──────── Records supplied

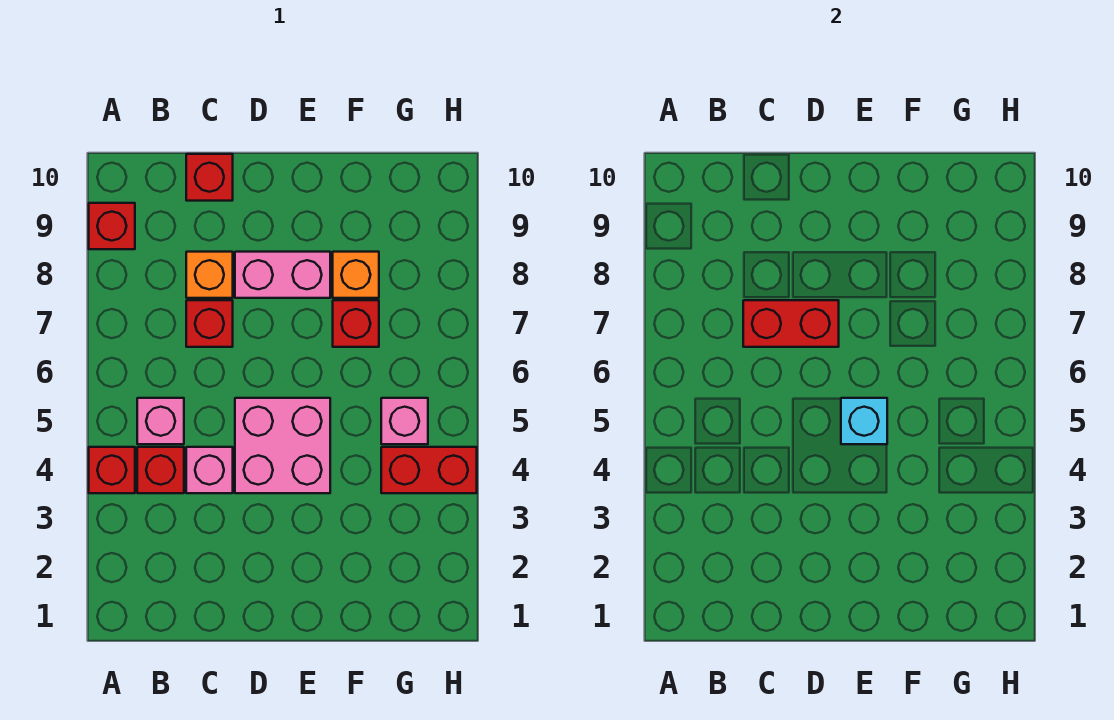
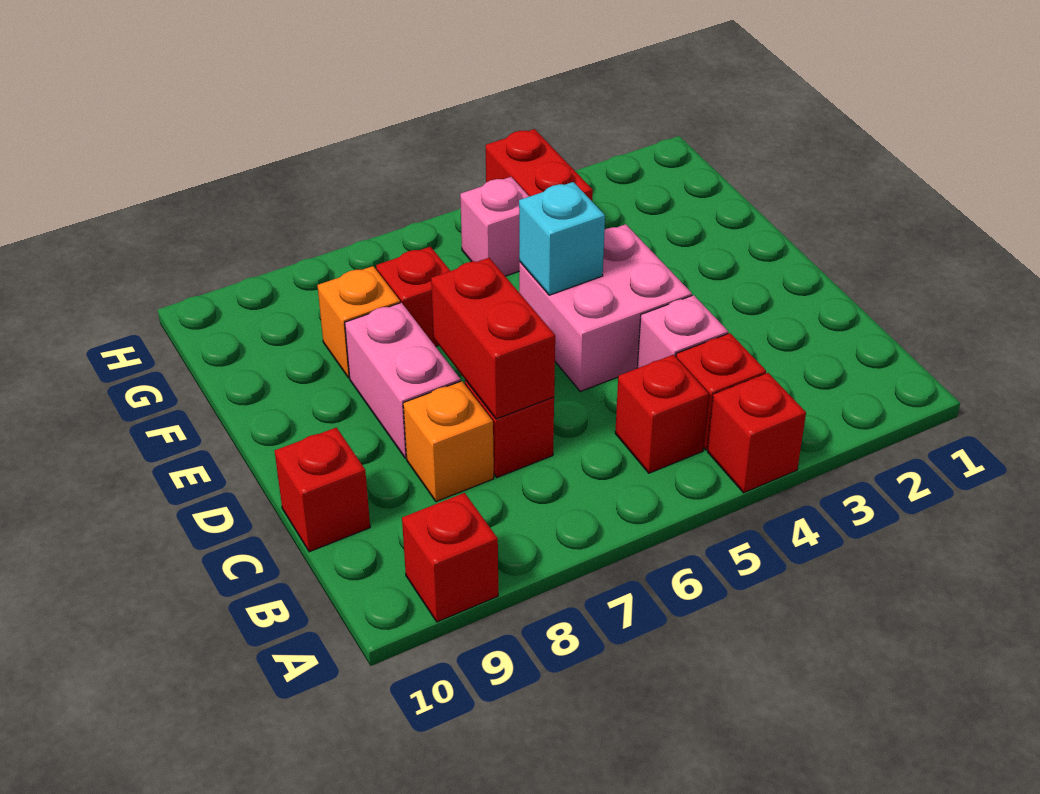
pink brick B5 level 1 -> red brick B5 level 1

────────────────
──────── Records supplied

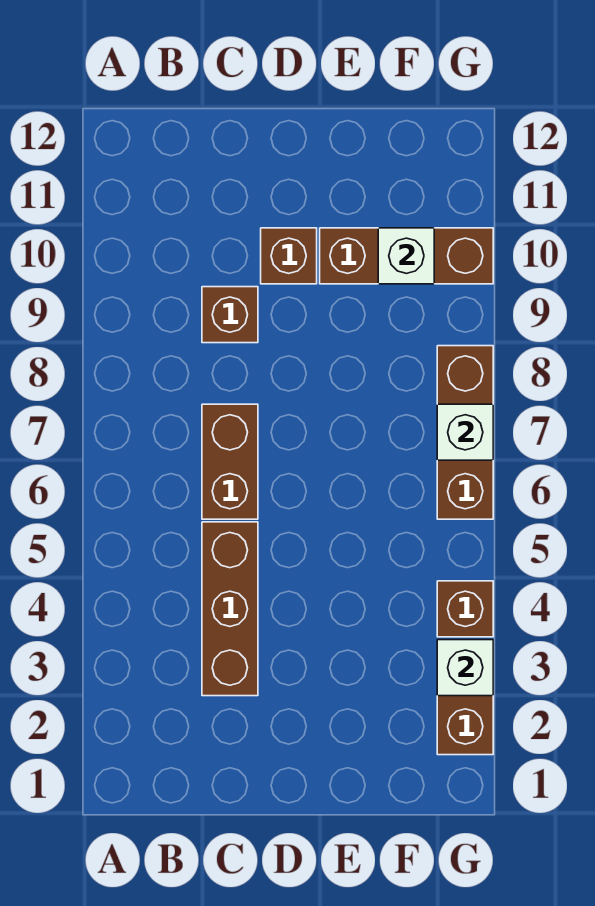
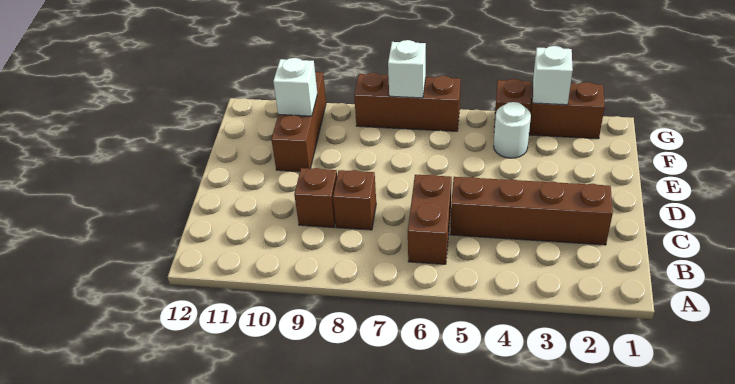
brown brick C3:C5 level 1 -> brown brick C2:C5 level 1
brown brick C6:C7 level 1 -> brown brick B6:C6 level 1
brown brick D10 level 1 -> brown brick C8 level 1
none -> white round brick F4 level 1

────────────────
──────── Records supplied

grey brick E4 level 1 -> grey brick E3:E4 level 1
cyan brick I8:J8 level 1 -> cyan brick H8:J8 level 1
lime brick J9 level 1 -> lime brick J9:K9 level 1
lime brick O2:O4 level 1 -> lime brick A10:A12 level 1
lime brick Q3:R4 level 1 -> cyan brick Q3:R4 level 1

────────────────

* _Try it_
Search the data for "cyan". Copy every line that has it.

* _Written answer_
cyan brick I8:J8 level 1 -> cyan brick H8:J8 level 1
lime brick Q3:R4 level 1 -> cyan brick Q3:R4 level 1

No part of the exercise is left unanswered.